• **WHAT YOU ARE ASKED TO DO**
Within the records below, reproduce without change the lines from the line that has "pink book: 5 -> 4" through the line that has "white strawberry: 1 -> 2", and only those.

##### RECORD EXTRACTS

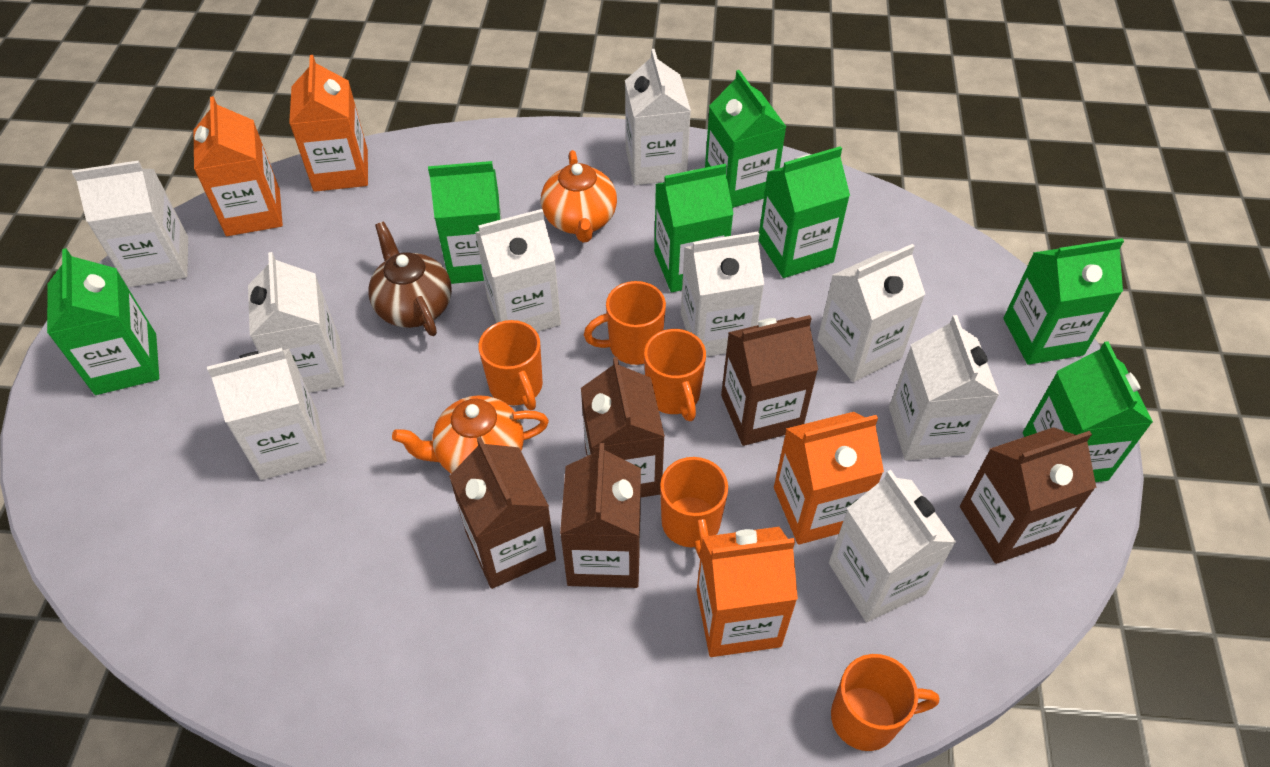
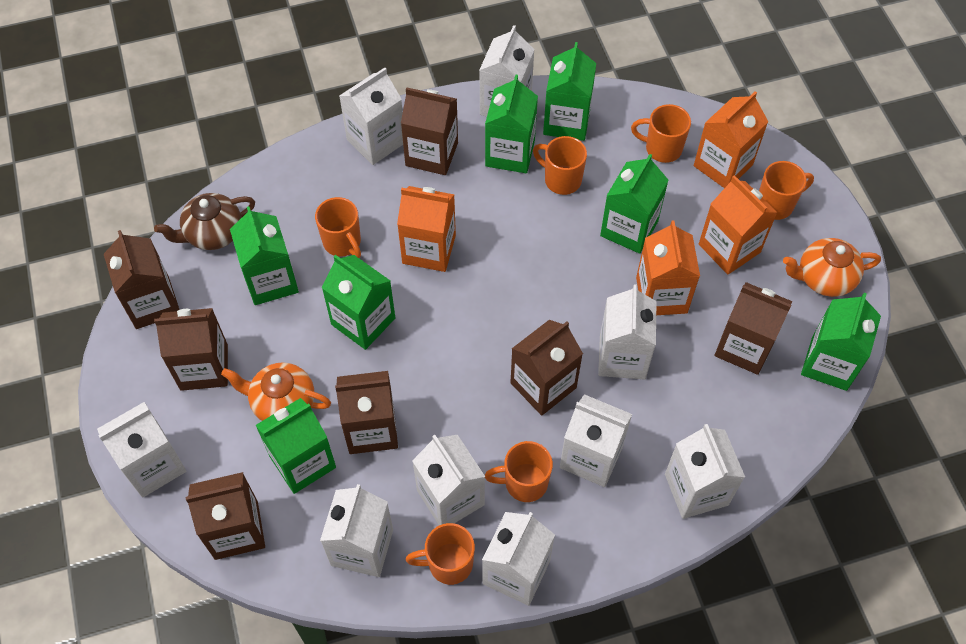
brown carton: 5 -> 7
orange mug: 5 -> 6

##########
##### RECORD EXTRACTS

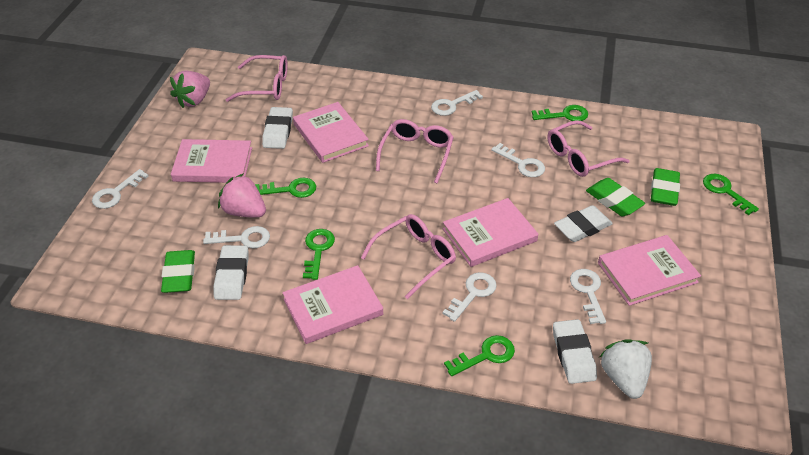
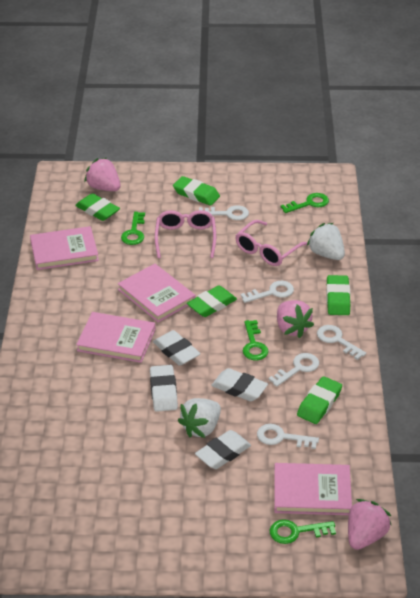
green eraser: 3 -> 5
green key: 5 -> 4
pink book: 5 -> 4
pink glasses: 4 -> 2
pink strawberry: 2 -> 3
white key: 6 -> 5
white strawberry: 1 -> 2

##########

• **EXERCISE RESULT**
pink book: 5 -> 4
pink glasses: 4 -> 2
pink strawberry: 2 -> 3
white key: 6 -> 5
white strawberry: 1 -> 2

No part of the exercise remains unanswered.